ACTIVITY
Only part of the listing is needed, namely the lines from its start through the line with "pink cup: [557,393,614,472]", and they should be retyped exactly.

PROVIDED MATERIAL Block Start

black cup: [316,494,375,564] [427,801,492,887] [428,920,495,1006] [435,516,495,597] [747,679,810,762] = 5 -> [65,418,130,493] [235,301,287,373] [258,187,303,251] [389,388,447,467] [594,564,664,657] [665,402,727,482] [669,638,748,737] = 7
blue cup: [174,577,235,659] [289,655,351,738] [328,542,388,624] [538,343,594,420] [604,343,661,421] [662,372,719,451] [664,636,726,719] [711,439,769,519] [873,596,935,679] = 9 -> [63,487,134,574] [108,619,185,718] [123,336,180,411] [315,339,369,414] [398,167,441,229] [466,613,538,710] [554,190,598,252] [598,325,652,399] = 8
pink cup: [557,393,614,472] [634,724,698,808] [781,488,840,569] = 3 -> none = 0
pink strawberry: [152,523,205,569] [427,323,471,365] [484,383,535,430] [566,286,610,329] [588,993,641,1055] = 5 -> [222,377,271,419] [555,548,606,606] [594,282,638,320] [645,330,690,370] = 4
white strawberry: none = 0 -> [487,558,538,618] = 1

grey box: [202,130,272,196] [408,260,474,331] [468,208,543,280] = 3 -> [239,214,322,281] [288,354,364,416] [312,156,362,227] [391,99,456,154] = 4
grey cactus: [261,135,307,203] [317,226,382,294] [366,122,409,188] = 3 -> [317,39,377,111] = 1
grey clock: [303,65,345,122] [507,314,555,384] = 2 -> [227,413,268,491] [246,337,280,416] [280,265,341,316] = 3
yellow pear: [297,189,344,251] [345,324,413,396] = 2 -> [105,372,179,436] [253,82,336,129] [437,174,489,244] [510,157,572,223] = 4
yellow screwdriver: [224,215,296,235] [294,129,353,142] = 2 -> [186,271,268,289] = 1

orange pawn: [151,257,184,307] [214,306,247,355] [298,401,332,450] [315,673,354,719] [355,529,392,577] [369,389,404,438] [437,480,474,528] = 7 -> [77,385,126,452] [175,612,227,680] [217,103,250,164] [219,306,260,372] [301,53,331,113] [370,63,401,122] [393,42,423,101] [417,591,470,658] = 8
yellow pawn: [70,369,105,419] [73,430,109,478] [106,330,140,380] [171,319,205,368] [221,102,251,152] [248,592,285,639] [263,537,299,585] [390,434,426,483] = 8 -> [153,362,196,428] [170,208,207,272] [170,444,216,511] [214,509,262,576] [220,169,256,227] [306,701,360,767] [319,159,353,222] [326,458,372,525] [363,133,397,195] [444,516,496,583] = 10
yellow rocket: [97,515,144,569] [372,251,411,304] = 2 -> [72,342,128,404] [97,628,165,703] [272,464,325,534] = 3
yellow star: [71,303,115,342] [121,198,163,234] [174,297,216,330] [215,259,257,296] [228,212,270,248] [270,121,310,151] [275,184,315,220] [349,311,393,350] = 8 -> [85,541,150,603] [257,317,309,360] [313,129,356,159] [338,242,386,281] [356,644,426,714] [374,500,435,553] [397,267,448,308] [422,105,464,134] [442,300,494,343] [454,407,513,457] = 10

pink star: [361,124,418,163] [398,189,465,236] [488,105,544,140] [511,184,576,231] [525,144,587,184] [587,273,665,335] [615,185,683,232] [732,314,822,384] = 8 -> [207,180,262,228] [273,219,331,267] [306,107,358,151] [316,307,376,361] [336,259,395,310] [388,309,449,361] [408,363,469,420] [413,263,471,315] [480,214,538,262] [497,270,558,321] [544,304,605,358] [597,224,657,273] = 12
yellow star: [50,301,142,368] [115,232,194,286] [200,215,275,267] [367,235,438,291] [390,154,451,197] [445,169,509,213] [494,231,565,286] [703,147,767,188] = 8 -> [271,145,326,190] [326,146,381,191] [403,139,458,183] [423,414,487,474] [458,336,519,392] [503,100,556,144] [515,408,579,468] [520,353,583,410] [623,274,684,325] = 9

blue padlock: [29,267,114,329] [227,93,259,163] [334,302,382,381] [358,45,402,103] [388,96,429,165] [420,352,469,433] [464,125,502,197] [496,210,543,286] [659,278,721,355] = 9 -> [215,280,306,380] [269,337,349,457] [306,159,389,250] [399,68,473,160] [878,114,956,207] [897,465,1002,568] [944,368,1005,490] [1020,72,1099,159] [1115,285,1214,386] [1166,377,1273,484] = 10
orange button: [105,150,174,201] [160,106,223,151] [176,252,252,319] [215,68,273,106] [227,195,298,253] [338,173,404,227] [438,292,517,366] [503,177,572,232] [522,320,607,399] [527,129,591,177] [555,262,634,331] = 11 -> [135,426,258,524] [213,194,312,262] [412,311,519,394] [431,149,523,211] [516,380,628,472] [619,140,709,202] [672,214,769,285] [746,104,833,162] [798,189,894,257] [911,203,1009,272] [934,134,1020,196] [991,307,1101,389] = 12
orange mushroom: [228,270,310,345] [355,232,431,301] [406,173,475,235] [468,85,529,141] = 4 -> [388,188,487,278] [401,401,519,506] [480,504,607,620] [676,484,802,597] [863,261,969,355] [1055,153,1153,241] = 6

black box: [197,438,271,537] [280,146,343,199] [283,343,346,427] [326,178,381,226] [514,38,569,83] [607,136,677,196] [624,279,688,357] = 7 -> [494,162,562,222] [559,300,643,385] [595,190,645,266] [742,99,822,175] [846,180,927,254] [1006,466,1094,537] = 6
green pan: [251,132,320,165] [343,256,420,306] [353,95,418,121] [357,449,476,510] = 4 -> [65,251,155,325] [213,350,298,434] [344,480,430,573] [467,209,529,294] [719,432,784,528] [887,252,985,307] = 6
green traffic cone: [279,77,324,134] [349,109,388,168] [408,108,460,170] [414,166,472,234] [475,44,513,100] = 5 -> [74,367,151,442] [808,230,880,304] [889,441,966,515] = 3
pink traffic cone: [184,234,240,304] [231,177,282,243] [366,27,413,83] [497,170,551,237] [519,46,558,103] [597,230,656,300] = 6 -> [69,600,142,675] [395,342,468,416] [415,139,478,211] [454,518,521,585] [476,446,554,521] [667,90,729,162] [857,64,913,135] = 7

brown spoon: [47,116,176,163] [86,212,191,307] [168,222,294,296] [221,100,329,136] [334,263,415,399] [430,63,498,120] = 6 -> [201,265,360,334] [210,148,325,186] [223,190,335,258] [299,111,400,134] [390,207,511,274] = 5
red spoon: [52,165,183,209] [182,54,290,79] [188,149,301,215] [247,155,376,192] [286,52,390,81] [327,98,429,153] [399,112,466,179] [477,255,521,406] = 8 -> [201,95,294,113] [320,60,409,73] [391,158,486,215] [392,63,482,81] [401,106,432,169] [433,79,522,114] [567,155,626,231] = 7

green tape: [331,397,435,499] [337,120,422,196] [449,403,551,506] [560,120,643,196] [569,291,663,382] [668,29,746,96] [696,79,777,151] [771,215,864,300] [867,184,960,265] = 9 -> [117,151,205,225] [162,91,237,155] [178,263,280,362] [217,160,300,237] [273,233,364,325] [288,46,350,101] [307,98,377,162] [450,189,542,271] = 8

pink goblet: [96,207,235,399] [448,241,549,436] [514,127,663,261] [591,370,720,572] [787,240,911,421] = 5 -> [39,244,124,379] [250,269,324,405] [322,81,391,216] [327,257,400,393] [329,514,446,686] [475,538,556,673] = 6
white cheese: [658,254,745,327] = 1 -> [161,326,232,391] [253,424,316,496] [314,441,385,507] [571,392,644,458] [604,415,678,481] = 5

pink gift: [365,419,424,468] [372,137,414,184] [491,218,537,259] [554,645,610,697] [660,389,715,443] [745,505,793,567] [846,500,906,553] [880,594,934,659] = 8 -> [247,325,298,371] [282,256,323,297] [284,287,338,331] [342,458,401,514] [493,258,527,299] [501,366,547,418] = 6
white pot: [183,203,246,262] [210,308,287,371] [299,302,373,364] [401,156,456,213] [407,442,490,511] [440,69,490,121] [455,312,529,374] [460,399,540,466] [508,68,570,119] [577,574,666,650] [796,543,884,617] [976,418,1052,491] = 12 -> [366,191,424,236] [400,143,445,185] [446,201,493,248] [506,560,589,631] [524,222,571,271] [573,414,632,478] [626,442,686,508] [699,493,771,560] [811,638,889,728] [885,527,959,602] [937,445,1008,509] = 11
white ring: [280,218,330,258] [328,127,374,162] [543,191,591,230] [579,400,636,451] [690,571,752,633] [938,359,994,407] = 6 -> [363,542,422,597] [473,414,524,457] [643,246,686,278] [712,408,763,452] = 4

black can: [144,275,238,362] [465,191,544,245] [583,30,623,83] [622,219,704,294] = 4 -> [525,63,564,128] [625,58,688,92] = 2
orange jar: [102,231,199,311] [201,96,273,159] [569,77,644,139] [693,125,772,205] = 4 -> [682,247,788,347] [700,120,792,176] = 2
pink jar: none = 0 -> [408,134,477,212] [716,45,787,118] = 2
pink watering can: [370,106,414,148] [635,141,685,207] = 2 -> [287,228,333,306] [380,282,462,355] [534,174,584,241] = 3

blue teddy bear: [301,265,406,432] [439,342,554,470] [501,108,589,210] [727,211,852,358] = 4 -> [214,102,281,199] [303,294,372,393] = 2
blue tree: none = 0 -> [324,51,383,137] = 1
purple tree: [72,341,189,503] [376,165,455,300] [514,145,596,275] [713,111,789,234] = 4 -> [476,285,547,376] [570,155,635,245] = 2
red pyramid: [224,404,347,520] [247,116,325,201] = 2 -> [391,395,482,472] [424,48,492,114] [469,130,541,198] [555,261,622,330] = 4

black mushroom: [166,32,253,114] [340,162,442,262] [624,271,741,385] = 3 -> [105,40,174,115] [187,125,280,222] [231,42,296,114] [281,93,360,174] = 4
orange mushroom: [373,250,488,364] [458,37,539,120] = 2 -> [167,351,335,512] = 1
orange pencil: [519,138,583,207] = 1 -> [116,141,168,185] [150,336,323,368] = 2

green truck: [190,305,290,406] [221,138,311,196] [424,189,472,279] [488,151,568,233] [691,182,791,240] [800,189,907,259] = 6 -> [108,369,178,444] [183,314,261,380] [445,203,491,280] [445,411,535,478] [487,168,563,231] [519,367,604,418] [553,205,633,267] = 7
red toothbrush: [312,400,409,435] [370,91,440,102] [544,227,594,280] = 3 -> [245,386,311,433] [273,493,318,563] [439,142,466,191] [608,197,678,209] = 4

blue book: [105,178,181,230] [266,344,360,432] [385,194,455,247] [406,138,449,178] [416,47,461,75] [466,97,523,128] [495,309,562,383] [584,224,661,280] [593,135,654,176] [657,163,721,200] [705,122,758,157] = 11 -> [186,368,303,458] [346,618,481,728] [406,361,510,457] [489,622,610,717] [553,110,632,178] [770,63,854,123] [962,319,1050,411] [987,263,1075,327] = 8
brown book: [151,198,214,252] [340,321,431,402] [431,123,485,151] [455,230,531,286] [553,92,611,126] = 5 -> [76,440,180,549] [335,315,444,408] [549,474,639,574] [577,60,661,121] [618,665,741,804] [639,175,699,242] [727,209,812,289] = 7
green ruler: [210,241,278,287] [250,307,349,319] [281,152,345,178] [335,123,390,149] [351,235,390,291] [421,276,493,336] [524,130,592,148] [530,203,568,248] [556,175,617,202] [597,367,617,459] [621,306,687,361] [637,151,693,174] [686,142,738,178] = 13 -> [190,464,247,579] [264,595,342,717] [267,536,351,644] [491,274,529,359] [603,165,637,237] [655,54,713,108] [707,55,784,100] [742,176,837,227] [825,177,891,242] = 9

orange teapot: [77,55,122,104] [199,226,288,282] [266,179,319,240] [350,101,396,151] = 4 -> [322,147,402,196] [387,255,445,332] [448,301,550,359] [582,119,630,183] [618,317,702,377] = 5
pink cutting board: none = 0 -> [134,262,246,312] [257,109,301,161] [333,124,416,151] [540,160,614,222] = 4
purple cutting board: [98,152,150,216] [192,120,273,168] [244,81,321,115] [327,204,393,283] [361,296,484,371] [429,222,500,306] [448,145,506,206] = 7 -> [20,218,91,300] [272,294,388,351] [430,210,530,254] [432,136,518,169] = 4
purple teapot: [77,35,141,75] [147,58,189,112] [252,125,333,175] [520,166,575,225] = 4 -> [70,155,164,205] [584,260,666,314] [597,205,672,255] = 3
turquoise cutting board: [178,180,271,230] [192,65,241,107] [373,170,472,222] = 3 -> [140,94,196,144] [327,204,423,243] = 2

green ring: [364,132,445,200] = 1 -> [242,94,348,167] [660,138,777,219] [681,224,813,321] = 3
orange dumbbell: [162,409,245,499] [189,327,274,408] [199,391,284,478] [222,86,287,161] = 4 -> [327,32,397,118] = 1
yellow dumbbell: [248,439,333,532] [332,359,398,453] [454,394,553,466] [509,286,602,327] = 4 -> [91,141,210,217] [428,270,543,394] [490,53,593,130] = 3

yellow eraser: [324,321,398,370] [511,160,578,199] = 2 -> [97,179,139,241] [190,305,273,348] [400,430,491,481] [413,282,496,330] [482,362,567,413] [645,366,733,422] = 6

PROVIDED MATERIAL Block End

REPLY TO THE EXERCISE
black cup: [316,494,375,564] [427,801,492,887] [428,920,495,1006] [435,516,495,597] [747,679,810,762] = 5 -> [65,418,130,493] [235,301,287,373] [258,187,303,251] [389,388,447,467] [594,564,664,657] [665,402,727,482] [669,638,748,737] = 7
blue cup: [174,577,235,659] [289,655,351,738] [328,542,388,624] [538,343,594,420] [604,343,661,421] [662,372,719,451] [664,636,726,719] [711,439,769,519] [873,596,935,679] = 9 -> [63,487,134,574] [108,619,185,718] [123,336,180,411] [315,339,369,414] [398,167,441,229] [466,613,538,710] [554,190,598,252] [598,325,652,399] = 8
pink cup: [557,393,614,472] [634,724,698,808] [781,488,840,569] = 3 -> none = 0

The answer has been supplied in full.